• **The records**:
★ ★ ★ ★ ★

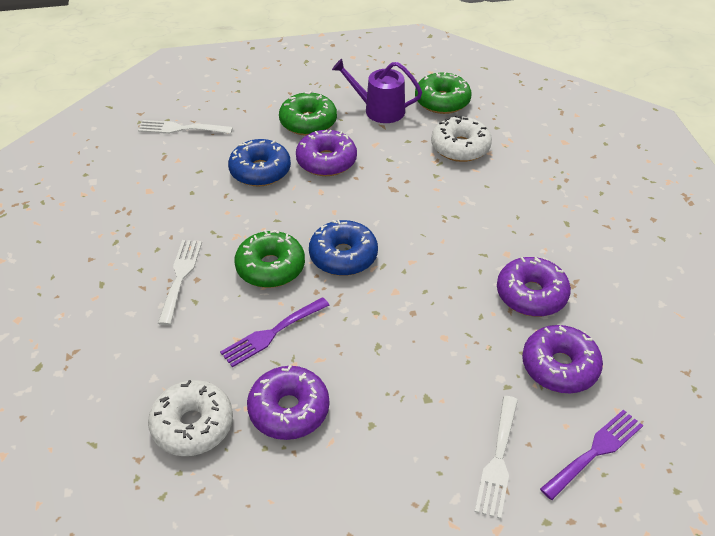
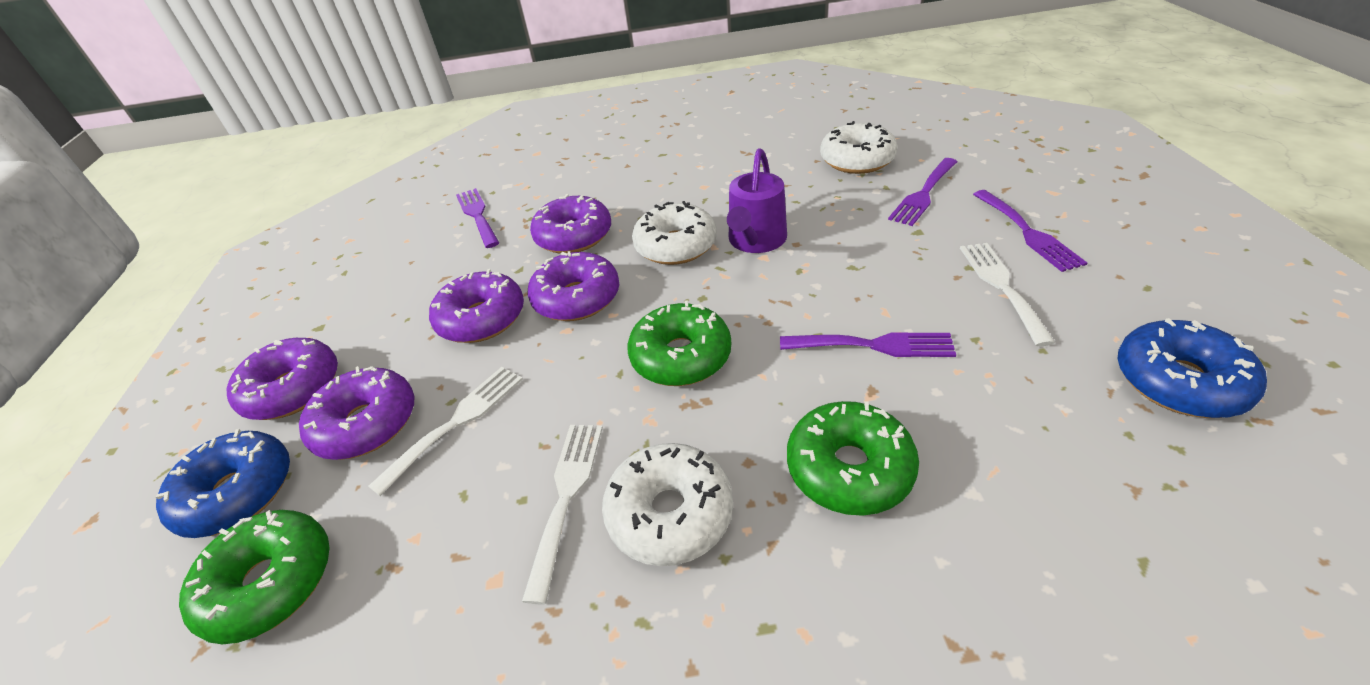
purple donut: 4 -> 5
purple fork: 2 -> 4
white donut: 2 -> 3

★ ★ ★ ★ ★

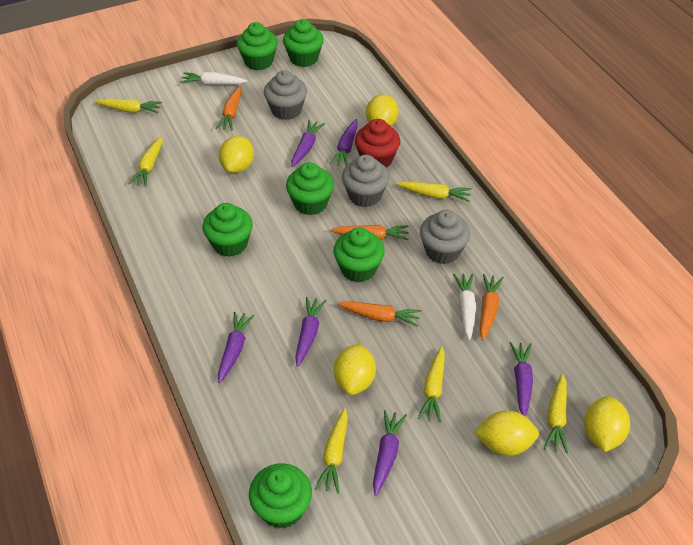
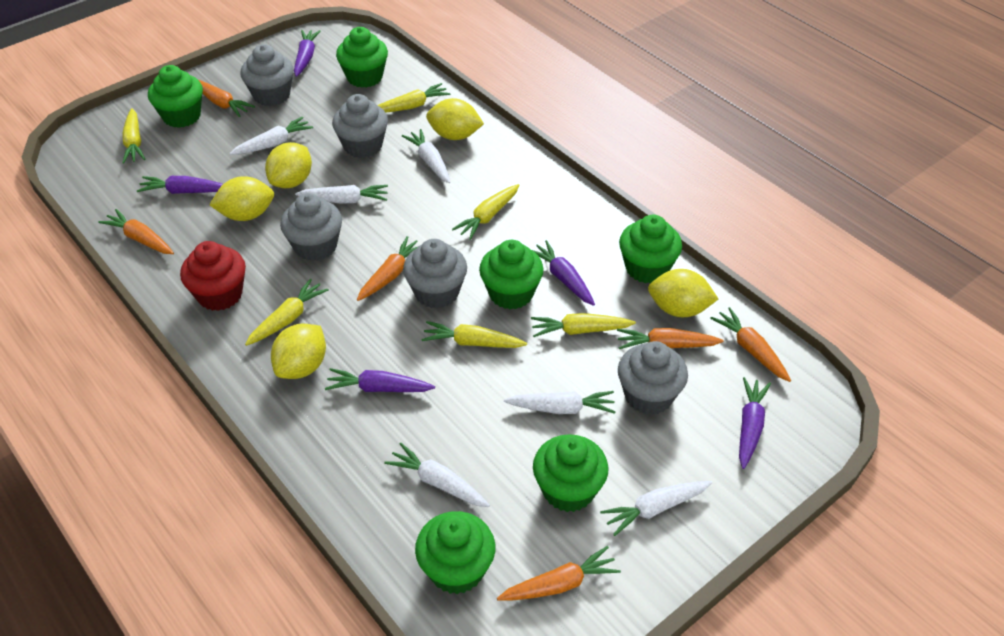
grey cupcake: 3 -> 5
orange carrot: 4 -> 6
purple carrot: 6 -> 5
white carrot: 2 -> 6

★ ★ ★ ★ ★

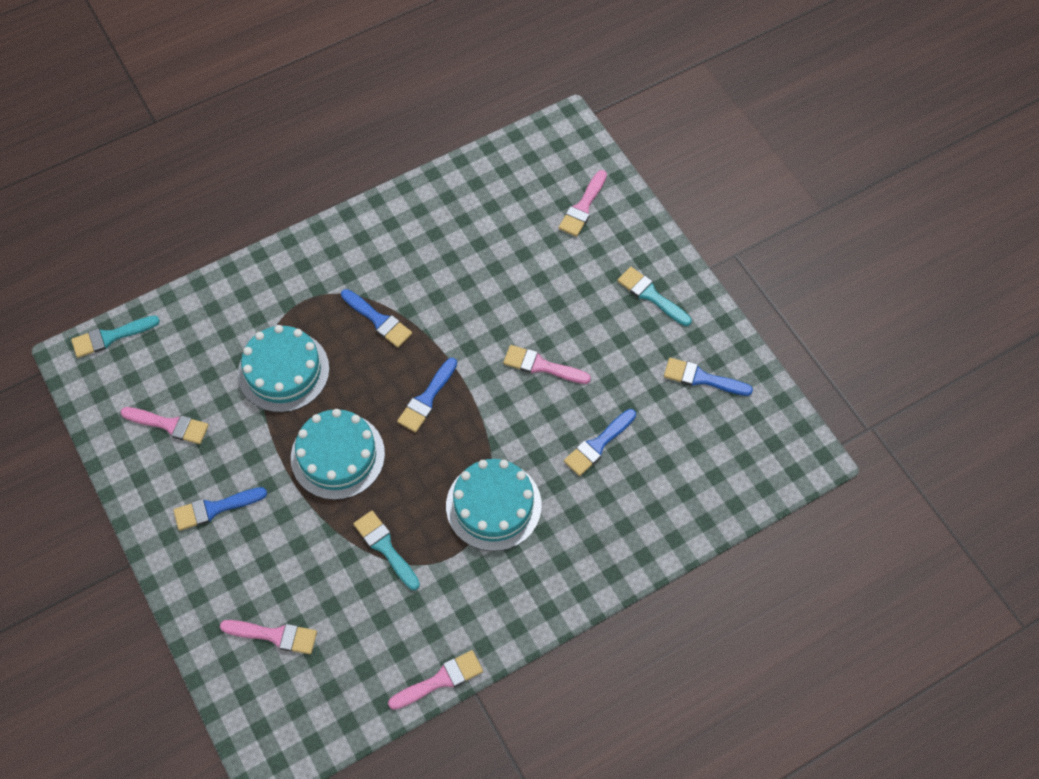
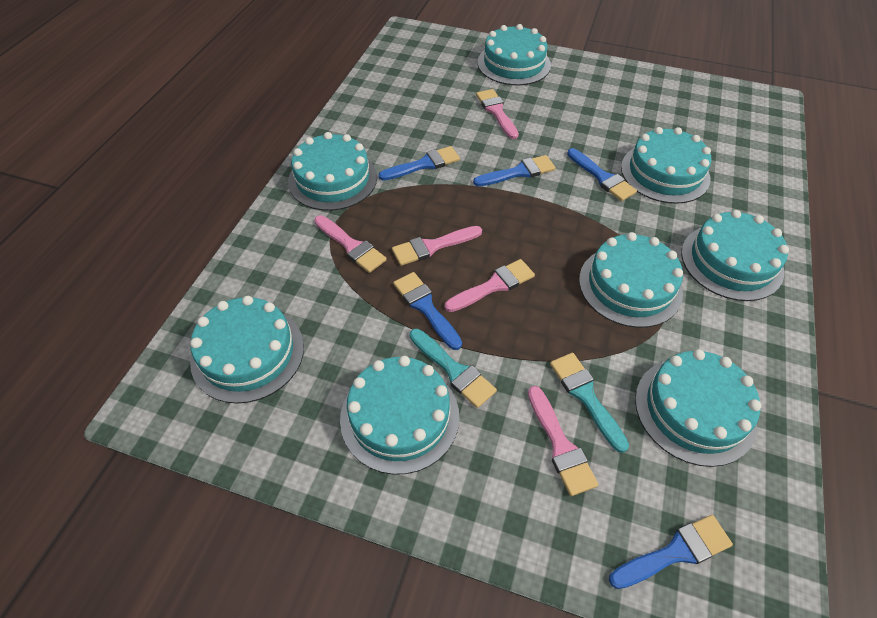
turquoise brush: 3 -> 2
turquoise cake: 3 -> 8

★ ★ ★ ★ ★

• **Written task**:
Whenever "carrot" occurs in a line above, copy that line.

• **Solution below**:
orange carrot: 4 -> 6
purple carrot: 6 -> 5
white carrot: 2 -> 6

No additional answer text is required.